**Work order:** From the line containing "(163, 224) = (182, 121): blue" down to the line containing "(700, 284) = (550, 275): purple" in the records below, reproduce every line exactly, ends included, and omit all others.

Collection entries
####################

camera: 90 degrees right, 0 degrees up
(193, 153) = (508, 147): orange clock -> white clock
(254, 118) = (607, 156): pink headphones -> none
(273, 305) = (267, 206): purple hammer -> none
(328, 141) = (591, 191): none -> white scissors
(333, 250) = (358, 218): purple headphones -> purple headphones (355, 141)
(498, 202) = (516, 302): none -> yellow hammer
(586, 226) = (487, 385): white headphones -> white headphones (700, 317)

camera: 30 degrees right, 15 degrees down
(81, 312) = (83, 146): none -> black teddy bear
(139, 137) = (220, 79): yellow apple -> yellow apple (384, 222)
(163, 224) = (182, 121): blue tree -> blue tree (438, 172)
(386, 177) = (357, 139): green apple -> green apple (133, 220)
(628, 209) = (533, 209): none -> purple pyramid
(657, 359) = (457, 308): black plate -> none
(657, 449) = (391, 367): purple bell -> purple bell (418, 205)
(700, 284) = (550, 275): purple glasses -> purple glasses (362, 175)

####################

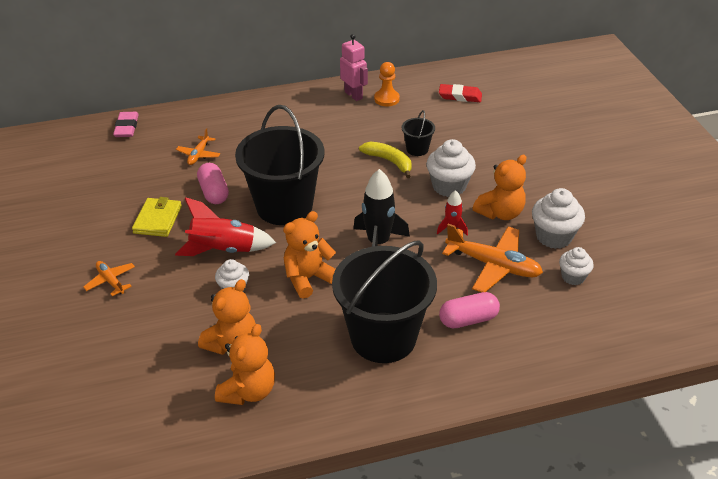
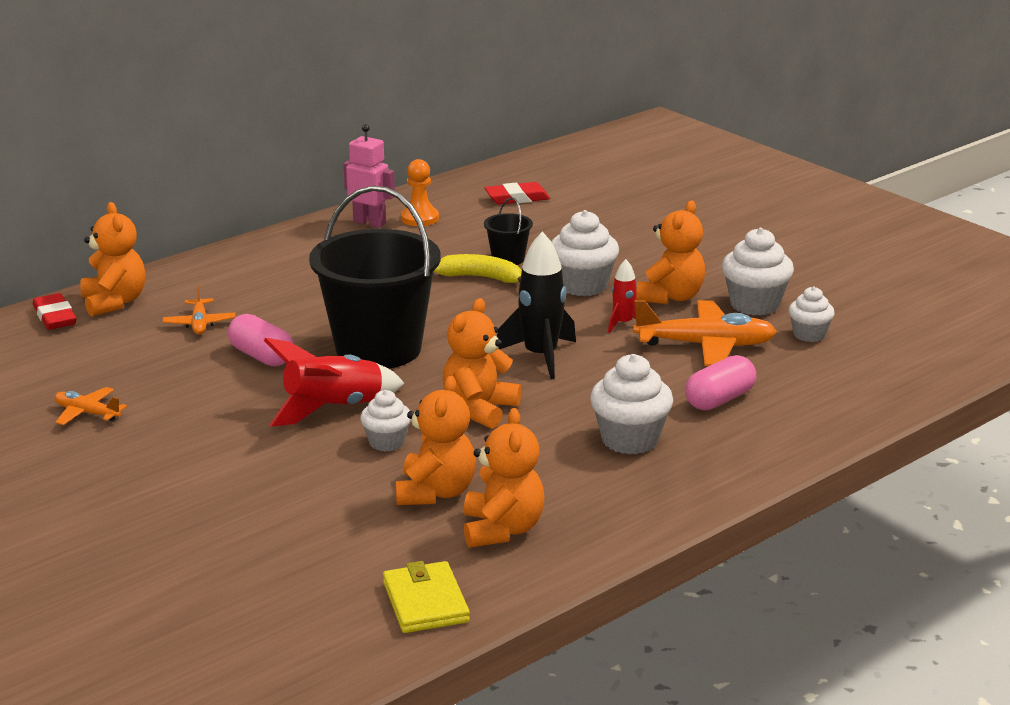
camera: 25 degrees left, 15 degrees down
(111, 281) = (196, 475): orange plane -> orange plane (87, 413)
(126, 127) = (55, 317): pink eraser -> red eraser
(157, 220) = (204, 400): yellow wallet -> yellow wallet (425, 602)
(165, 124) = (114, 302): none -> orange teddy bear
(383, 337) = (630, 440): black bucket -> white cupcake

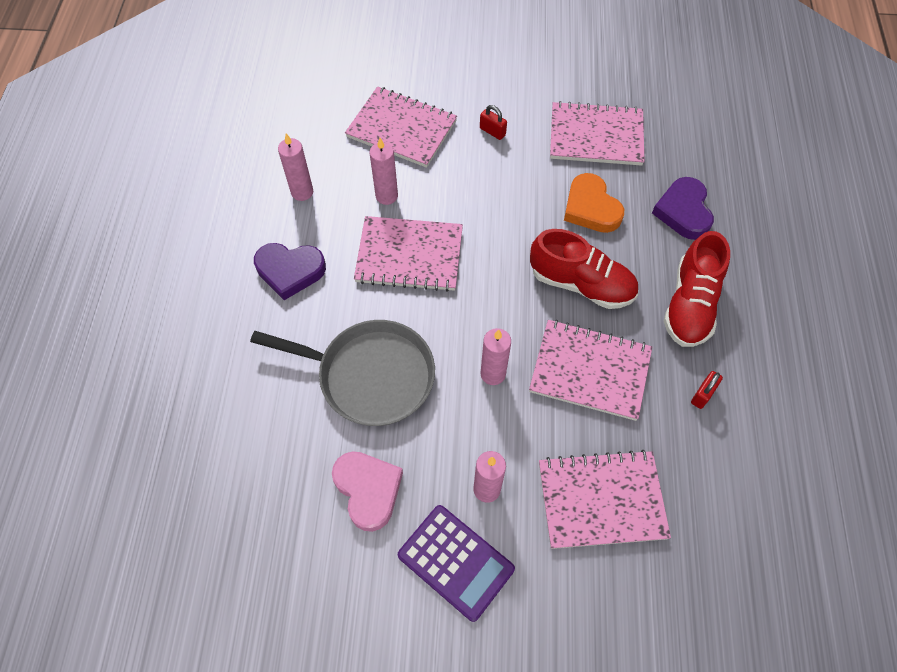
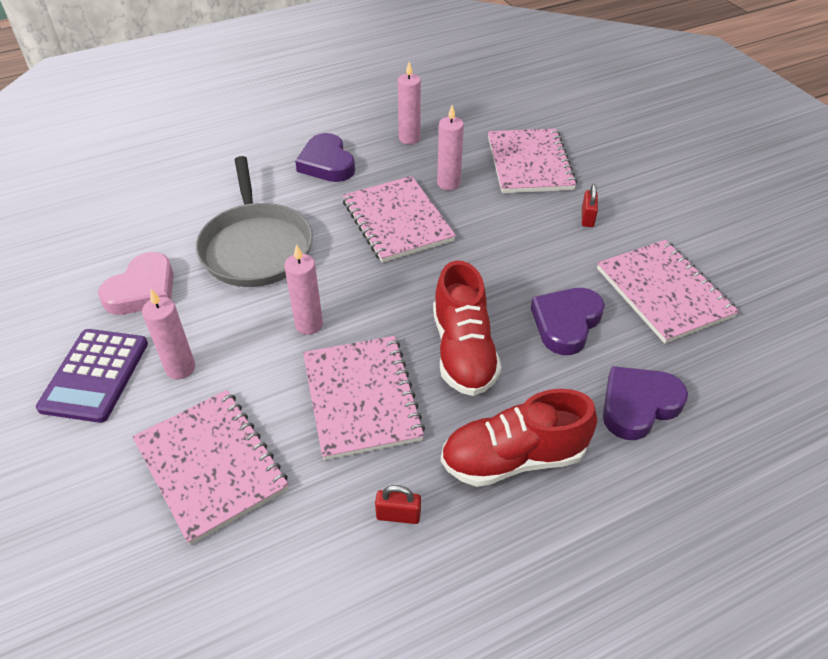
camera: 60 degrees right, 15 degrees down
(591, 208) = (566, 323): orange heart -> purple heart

####################

**Output:**
(163, 224) = (182, 121): blue tree -> blue tree (438, 172)
(386, 177) = (357, 139): green apple -> green apple (133, 220)
(628, 209) = (533, 209): none -> purple pyramid
(657, 359) = (457, 308): black plate -> none
(657, 449) = (391, 367): purple bell -> purple bell (418, 205)
(700, 284) = (550, 275): purple glasses -> purple glasses (362, 175)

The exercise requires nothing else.